**TASK INSTRUCTIONS**
Examine each line of the data. Copy the line if it includes the word "NMOS".

# # # #

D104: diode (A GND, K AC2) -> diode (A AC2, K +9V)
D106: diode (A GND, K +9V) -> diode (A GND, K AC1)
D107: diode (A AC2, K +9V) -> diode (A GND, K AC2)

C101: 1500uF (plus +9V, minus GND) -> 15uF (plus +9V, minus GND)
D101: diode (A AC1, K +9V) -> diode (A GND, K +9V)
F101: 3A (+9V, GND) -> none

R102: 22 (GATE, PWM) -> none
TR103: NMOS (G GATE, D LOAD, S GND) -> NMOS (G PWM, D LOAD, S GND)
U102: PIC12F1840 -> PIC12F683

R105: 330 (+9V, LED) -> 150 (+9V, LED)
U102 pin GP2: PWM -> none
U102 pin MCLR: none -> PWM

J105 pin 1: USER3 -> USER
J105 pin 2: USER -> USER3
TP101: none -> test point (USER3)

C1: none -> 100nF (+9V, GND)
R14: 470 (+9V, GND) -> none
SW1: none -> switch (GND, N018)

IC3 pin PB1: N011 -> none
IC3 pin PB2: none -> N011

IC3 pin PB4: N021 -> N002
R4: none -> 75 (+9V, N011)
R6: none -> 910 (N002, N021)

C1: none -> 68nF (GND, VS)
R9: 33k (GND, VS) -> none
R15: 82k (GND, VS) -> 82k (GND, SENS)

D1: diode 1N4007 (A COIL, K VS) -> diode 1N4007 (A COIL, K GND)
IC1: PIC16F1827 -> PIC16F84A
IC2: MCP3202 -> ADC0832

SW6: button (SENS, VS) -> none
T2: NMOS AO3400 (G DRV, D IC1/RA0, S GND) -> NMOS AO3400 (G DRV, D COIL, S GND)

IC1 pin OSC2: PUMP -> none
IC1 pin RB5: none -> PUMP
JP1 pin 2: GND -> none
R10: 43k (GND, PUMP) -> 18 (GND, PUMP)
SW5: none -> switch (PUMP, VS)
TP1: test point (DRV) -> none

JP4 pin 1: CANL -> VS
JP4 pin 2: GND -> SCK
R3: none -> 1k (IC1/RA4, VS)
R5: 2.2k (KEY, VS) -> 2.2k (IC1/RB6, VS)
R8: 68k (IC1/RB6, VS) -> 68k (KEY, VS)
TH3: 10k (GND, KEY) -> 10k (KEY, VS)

# # # #

**SOLUTION BELOW**
TR103: NMOS (G GATE, D LOAD, S GND) -> NMOS (G PWM, D LOAD, S GND)
T2: NMOS AO3400 (G DRV, D IC1/RA0, S GND) -> NMOS AO3400 (G DRV, D COIL, S GND)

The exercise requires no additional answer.